Material for the task Block Start

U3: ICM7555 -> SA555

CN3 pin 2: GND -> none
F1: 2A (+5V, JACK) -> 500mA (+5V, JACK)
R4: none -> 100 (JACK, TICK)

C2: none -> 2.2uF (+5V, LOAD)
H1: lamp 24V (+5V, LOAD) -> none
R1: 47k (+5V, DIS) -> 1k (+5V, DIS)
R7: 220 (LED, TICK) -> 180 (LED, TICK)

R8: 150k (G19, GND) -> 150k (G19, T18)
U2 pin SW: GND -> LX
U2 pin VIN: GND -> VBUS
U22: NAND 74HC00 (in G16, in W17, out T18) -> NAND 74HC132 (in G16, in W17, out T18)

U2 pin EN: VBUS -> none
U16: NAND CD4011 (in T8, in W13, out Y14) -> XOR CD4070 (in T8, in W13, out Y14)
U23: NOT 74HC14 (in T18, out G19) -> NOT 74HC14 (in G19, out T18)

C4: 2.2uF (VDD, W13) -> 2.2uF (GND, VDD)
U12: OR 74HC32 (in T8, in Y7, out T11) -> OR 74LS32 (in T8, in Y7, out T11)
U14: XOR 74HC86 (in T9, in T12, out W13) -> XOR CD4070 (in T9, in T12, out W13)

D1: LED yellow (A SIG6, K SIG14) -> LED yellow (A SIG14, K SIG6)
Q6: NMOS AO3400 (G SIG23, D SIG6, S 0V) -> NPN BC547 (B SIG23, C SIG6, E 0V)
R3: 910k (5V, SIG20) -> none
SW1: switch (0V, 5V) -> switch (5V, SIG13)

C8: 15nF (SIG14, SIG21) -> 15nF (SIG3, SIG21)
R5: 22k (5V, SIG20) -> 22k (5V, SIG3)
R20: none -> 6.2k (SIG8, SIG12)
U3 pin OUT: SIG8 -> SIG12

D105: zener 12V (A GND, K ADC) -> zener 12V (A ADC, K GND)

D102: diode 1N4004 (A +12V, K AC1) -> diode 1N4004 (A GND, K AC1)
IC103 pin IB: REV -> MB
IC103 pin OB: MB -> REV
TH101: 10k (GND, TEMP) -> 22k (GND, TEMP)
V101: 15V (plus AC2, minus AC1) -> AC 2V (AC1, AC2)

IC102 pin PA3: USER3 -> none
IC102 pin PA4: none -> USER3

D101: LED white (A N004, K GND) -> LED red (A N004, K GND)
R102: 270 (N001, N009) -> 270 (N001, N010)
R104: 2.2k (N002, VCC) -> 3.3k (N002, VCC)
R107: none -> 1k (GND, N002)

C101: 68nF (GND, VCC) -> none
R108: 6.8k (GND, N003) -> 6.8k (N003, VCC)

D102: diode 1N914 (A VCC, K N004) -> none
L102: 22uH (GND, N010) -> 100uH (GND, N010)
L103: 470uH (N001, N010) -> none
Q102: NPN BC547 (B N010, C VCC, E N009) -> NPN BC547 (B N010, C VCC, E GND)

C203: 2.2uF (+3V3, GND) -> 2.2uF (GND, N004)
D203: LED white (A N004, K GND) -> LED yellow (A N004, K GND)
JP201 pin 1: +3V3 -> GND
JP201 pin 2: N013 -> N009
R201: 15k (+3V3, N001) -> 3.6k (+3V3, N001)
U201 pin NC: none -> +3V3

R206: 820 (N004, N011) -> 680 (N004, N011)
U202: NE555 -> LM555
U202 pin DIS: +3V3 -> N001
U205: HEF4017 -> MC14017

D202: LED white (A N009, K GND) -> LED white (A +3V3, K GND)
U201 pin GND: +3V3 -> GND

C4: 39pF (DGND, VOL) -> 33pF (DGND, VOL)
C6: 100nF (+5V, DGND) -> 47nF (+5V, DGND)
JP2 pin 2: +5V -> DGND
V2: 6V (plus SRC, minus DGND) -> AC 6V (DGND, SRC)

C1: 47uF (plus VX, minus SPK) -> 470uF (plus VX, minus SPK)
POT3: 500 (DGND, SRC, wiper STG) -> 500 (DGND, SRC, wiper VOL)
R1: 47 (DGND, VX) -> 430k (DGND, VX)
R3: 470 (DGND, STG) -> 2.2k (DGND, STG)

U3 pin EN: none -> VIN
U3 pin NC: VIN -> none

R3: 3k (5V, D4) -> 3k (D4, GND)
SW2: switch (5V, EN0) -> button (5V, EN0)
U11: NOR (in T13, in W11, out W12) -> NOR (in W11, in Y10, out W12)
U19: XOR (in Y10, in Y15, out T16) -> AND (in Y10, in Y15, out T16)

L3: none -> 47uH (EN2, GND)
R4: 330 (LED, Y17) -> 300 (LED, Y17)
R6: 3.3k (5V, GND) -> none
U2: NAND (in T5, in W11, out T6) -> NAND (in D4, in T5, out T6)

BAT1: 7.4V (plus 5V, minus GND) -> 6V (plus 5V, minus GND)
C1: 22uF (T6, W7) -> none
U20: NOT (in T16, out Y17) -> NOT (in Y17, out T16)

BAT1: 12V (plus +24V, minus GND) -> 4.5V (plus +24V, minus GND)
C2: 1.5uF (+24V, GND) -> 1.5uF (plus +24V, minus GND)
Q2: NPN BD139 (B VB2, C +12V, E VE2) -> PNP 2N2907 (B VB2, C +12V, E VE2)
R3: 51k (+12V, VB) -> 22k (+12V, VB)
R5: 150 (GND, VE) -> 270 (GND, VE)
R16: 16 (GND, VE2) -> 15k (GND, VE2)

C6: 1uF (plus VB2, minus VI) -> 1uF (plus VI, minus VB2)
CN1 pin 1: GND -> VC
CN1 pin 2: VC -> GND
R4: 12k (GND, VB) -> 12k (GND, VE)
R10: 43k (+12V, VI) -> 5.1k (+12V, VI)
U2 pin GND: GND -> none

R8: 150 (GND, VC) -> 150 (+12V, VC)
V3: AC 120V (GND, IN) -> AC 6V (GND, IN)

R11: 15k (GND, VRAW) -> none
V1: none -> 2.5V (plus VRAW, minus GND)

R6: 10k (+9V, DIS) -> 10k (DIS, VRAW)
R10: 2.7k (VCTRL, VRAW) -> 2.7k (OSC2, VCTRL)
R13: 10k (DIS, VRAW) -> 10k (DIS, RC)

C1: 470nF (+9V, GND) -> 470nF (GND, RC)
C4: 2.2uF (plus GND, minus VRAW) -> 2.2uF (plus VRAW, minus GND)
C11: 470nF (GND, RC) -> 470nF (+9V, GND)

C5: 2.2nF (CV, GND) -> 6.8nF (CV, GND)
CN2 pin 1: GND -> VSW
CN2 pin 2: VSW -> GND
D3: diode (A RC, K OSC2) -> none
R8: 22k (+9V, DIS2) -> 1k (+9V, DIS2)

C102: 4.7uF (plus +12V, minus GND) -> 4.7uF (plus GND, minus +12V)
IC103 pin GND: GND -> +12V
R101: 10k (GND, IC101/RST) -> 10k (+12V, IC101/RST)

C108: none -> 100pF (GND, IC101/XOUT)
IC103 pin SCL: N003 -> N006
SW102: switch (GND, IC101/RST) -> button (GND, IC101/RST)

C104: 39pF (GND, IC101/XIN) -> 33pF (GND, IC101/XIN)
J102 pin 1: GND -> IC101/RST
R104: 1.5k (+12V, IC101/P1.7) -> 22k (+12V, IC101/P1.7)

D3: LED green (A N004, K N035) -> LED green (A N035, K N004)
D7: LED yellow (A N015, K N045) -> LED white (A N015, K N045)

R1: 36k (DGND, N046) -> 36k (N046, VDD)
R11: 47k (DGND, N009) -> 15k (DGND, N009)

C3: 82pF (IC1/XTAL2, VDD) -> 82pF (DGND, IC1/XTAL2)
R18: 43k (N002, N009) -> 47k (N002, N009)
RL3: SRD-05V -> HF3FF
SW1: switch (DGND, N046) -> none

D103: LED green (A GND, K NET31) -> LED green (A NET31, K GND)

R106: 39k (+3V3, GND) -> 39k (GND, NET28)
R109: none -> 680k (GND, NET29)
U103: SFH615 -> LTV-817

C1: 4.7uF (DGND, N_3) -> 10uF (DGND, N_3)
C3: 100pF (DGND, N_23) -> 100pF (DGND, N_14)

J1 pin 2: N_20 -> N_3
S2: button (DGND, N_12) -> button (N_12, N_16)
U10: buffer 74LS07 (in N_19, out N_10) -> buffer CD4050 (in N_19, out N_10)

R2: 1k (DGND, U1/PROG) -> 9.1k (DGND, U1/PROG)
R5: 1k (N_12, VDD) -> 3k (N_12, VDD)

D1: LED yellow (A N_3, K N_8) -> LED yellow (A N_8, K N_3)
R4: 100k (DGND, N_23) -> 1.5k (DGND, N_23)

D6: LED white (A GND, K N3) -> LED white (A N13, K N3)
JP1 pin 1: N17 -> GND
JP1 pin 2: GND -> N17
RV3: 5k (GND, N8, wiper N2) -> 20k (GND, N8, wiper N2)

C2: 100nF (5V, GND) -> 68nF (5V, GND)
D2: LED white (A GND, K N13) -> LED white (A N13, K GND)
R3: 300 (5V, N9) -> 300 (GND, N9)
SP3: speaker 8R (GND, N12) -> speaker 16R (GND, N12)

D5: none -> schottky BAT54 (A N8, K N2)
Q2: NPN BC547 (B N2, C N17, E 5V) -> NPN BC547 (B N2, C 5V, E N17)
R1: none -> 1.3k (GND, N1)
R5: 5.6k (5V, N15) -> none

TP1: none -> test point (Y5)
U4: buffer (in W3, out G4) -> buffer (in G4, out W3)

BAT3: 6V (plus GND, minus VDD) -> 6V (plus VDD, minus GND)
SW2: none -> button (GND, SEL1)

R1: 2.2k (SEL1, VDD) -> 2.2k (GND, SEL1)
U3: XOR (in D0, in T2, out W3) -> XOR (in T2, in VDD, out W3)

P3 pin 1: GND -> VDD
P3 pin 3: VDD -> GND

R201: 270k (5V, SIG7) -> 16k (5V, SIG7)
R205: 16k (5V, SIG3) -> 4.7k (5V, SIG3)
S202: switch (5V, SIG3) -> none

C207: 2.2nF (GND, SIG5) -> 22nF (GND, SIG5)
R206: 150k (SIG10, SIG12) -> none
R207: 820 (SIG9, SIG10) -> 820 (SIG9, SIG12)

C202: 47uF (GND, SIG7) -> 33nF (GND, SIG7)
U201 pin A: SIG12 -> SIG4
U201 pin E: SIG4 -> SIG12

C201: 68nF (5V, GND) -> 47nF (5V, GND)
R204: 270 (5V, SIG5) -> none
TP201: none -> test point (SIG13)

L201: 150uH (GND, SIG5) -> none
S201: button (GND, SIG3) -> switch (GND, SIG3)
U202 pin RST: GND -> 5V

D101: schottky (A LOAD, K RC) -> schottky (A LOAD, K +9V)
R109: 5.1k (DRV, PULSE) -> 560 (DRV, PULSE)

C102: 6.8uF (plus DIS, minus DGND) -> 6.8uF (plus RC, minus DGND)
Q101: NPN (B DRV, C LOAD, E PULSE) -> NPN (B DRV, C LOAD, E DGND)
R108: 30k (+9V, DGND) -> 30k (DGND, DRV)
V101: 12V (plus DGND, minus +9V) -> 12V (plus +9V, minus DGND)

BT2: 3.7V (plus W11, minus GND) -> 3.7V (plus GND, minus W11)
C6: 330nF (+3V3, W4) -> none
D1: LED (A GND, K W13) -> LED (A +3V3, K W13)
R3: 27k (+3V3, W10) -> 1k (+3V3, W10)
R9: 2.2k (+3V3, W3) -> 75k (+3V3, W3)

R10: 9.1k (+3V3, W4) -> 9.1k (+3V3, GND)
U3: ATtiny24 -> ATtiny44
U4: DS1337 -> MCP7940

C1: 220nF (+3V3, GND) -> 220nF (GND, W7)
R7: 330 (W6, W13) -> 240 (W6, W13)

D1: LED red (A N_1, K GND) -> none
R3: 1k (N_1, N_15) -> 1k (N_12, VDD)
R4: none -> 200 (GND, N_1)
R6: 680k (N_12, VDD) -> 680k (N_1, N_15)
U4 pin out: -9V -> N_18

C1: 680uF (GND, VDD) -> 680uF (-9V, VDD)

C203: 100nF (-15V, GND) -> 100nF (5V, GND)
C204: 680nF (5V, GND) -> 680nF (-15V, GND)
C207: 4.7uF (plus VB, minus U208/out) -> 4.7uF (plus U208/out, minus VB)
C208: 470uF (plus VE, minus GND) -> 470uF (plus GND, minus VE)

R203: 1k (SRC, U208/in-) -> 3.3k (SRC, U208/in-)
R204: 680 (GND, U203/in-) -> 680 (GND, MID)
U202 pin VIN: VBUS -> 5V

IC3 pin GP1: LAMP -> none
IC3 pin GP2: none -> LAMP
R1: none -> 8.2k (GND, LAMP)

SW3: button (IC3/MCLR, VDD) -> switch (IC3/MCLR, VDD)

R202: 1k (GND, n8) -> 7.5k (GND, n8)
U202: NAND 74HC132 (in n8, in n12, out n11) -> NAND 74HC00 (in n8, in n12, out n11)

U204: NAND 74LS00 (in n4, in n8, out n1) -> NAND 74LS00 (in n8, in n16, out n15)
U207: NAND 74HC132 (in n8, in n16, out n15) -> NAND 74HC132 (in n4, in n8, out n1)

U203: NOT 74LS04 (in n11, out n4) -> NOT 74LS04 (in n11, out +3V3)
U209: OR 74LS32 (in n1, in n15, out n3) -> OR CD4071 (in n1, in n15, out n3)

Material for the task Block End

**Exercise**
Throughout the data above, copy all lines where the word "button" is found.

**Exercise output**
SW2: switch (5V, EN0) -> button (5V, EN0)
SW102: switch (GND, IC101/RST) -> button (GND, IC101/RST)
S2: button (DGND, N_12) -> button (N_12, N_16)
SW2: none -> button (GND, SEL1)
S201: button (GND, SIG3) -> switch (GND, SIG3)
SW3: button (IC3/MCLR, VDD) -> switch (IC3/MCLR, VDD)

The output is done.